● Data under study:
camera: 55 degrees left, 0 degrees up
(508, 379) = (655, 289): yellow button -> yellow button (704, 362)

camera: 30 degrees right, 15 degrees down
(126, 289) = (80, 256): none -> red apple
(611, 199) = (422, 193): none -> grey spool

* * *

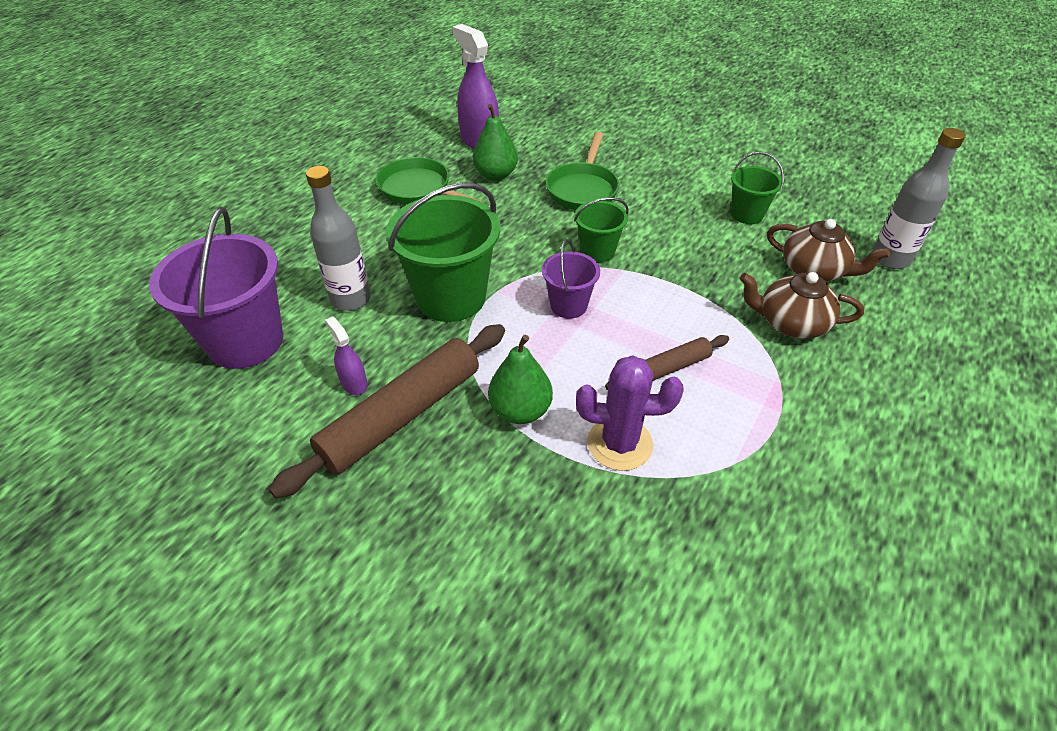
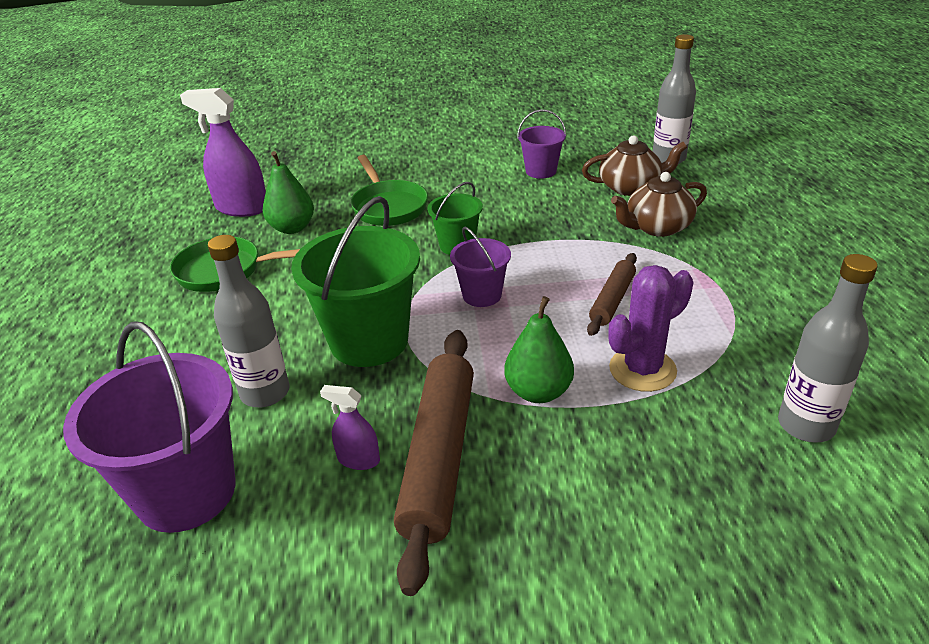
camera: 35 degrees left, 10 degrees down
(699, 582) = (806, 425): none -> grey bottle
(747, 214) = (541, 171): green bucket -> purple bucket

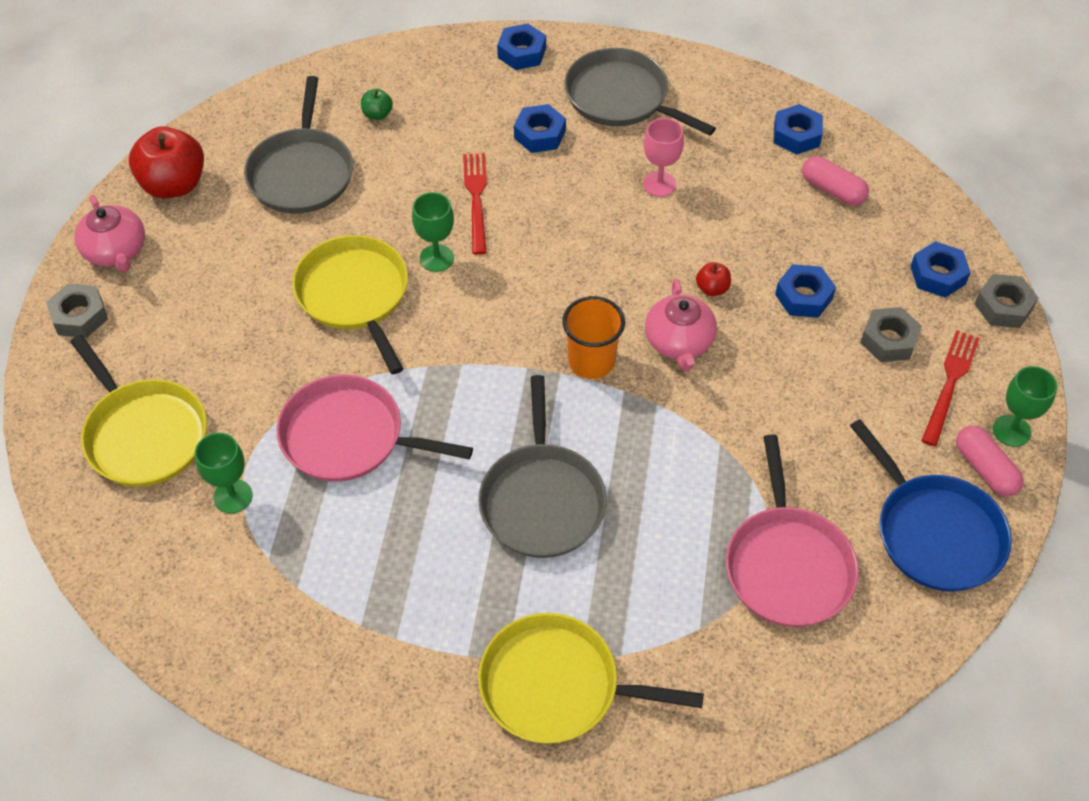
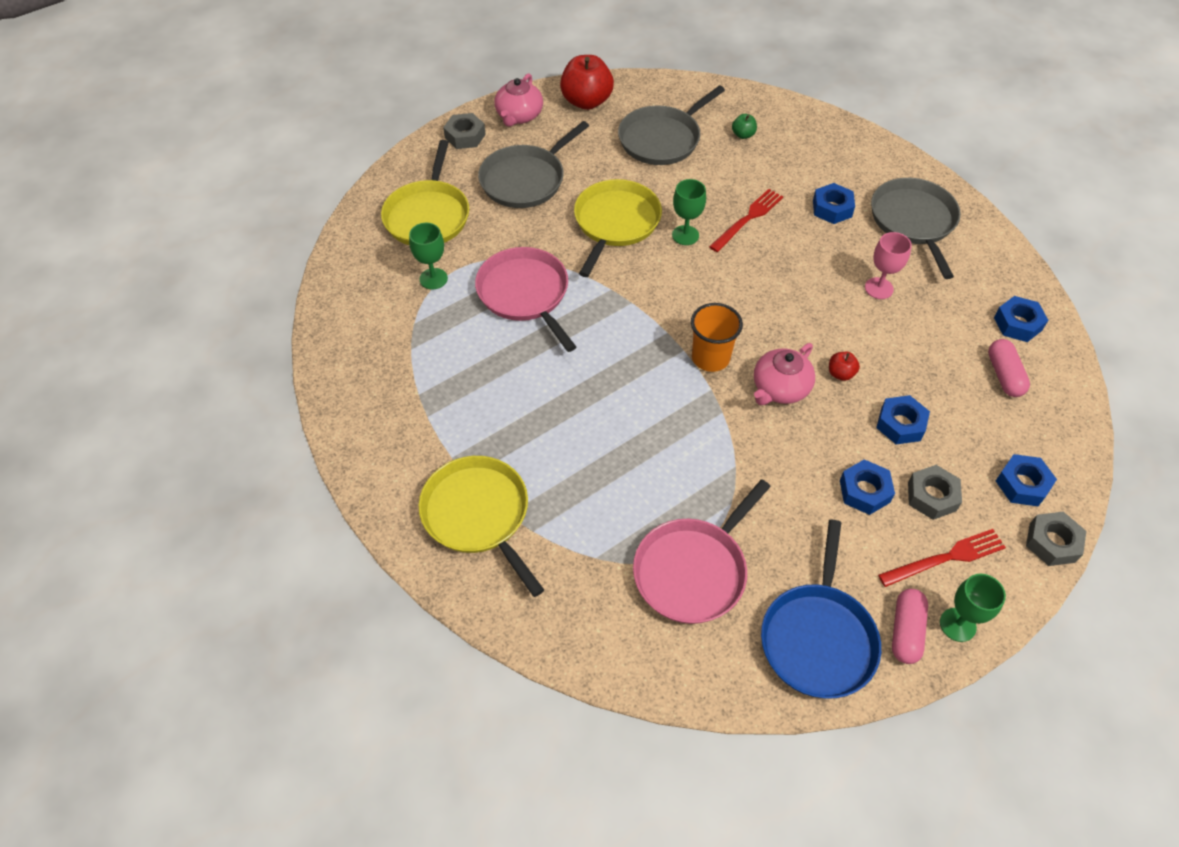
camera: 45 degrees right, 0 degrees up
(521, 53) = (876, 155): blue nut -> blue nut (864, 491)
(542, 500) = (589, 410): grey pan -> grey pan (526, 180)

--

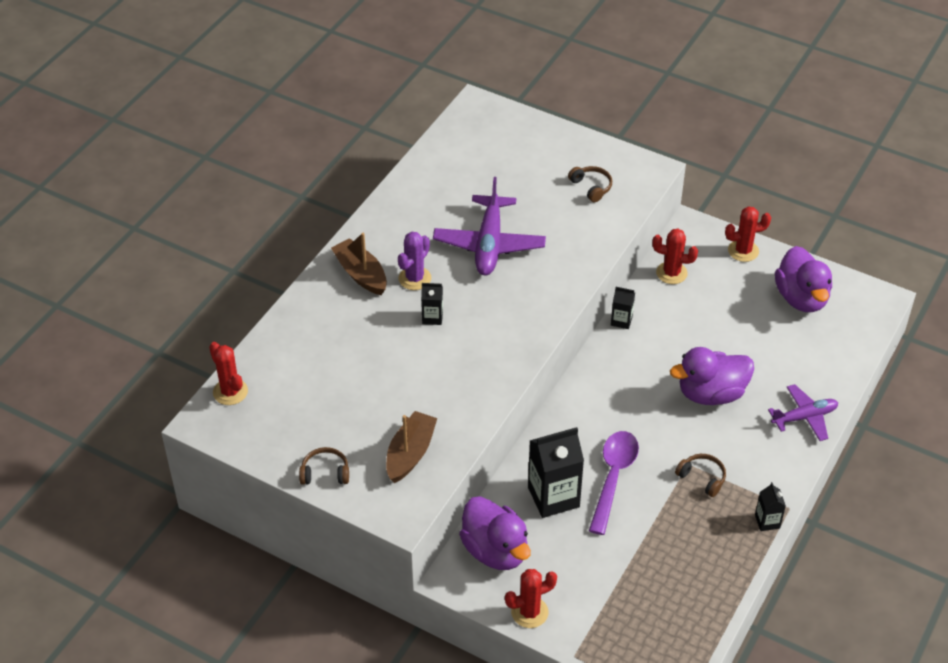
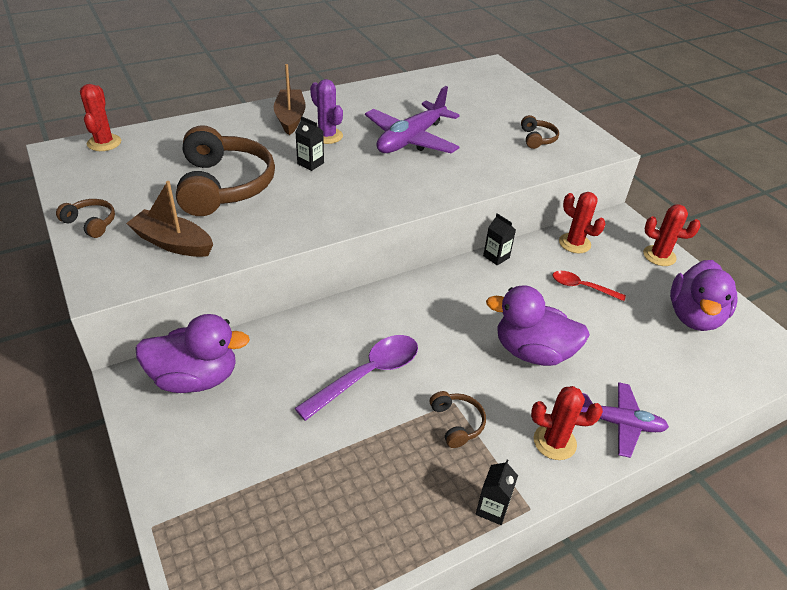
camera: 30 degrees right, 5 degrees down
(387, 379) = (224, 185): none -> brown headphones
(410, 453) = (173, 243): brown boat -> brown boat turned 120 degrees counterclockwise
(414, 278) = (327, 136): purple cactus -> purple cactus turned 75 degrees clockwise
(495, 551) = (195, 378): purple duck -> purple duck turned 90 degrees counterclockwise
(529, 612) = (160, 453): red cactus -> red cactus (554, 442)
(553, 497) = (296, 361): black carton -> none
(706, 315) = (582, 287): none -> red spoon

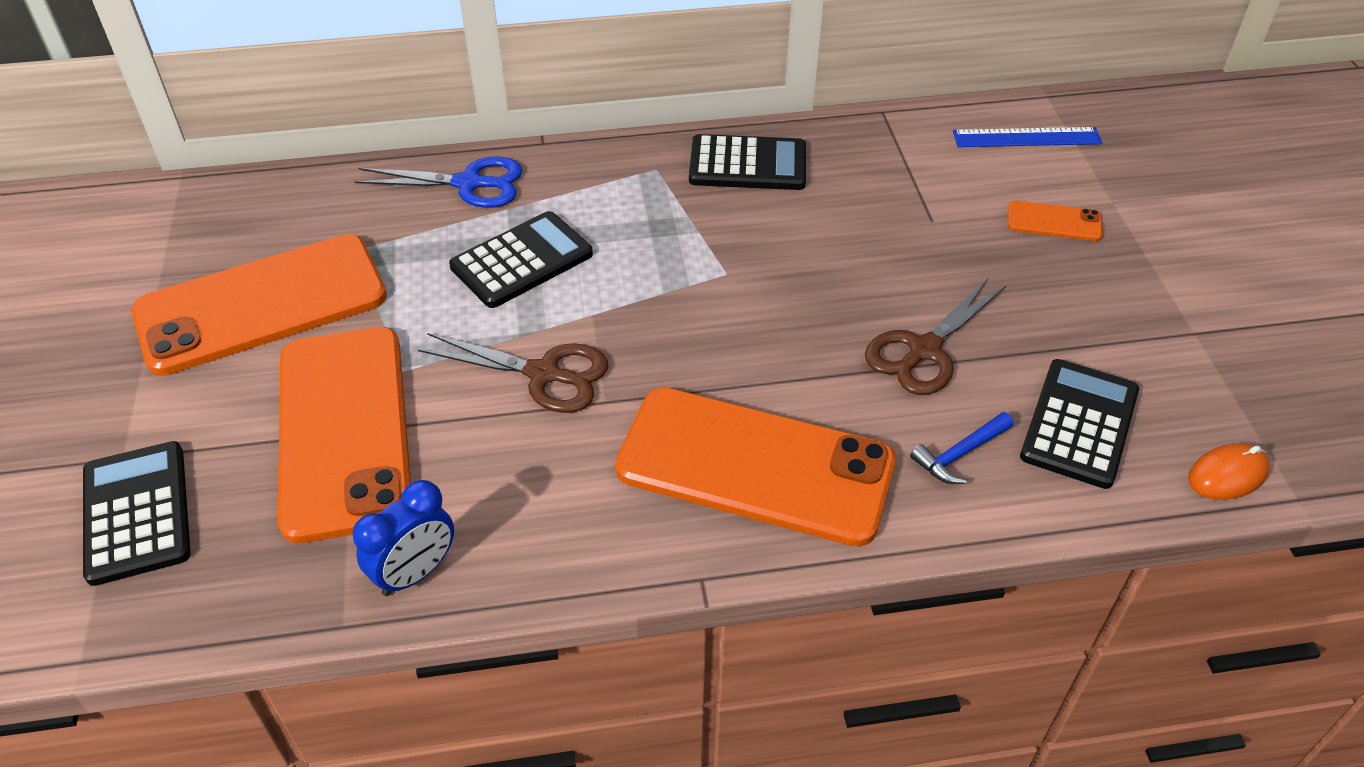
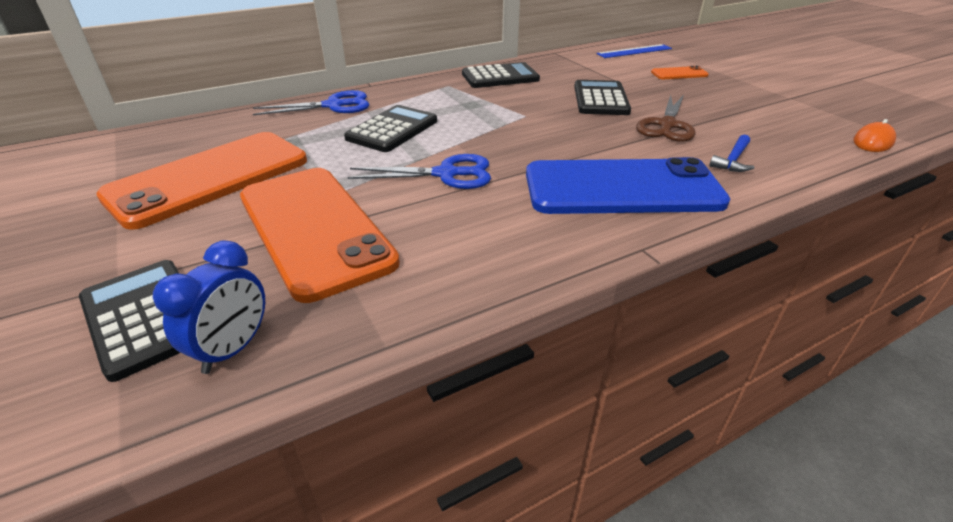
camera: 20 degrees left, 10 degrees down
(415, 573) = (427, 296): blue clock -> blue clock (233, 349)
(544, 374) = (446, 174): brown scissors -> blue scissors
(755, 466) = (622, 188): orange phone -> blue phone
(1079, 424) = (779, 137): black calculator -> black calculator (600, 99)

● The task: Leaving all pictures out, output exactly the lines of the material above from the line with "(495, 551) = (195, 378): purple" to the line with "(1079, 424) = (779, 137): black", both included.

● Expected answer:
(495, 551) = (195, 378): purple duck -> purple duck turned 90 degrees counterclockwise
(529, 612) = (160, 453): red cactus -> red cactus (554, 442)
(553, 497) = (296, 361): black carton -> none
(706, 315) = (582, 287): none -> red spoon

camera: 20 degrees left, 10 degrees down
(415, 573) = (427, 296): blue clock -> blue clock (233, 349)
(544, 374) = (446, 174): brown scissors -> blue scissors
(755, 466) = (622, 188): orange phone -> blue phone
(1079, 424) = (779, 137): black calculator -> black calculator (600, 99)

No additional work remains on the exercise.